Record set —

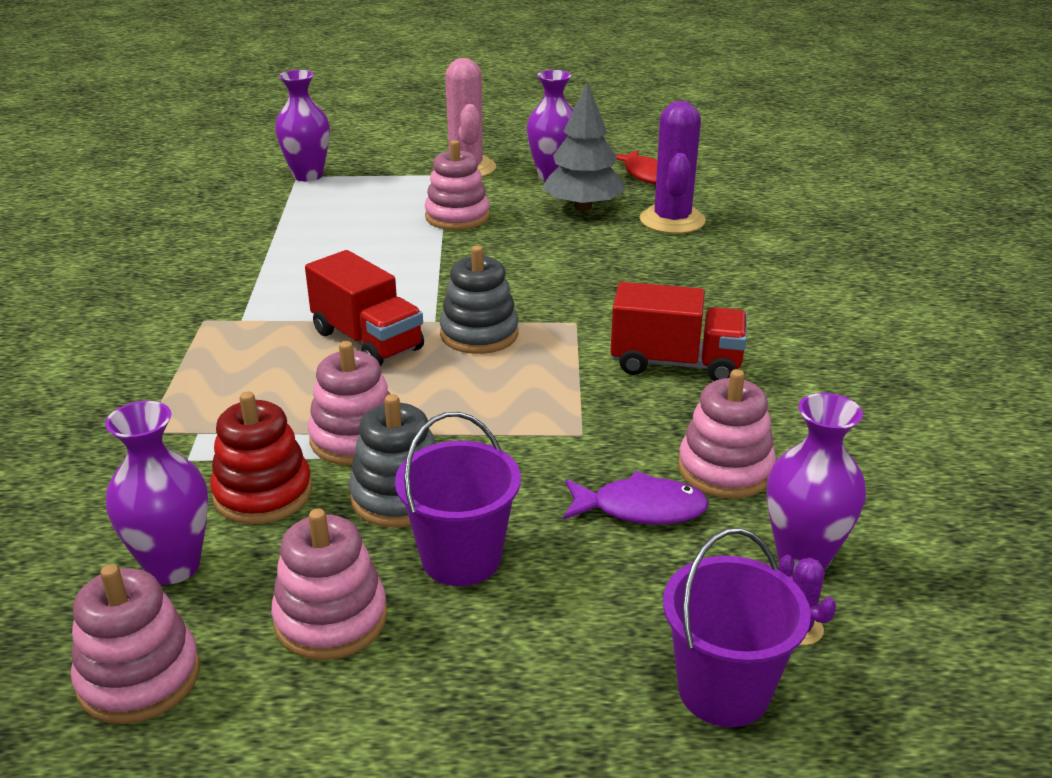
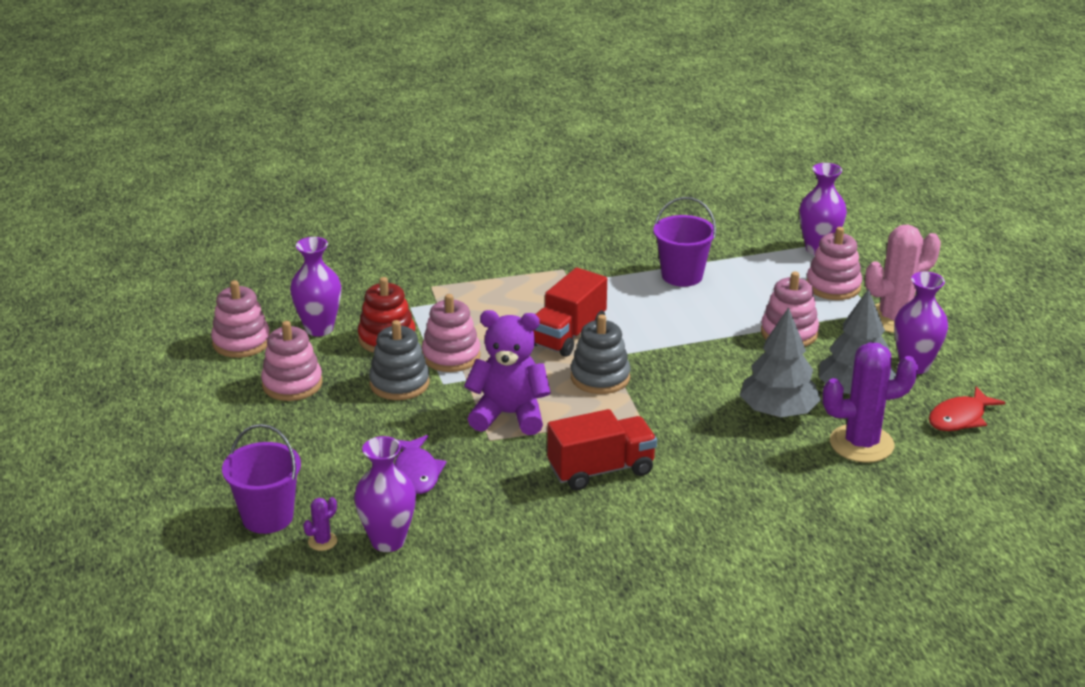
camera: 75 degrees right, 0 degrees up
(461, 558) = (350, 415): purple bucket -> purple bucket (682, 276)
(530, 411) = (509, 415): none -> purple teddy bear
(601, 247) = (778, 412): none -> grey tree
(676, 364) = (601, 470): red truck -> red truck turned 105 degrees counterclockwise
(725, 469) = (471, 503): pink stacking toy -> pink stacking toy (833, 286)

Task objective —
Would you please repeat all the data word for word, but without the pictures?

Solution to this task —
camera: 75 degrees right, 0 degrees up
(461, 558) = (350, 415): purple bucket -> purple bucket (682, 276)
(530, 411) = (509, 415): none -> purple teddy bear
(601, 247) = (778, 412): none -> grey tree
(676, 364) = (601, 470): red truck -> red truck turned 105 degrees counterclockwise
(725, 469) = (471, 503): pink stacking toy -> pink stacking toy (833, 286)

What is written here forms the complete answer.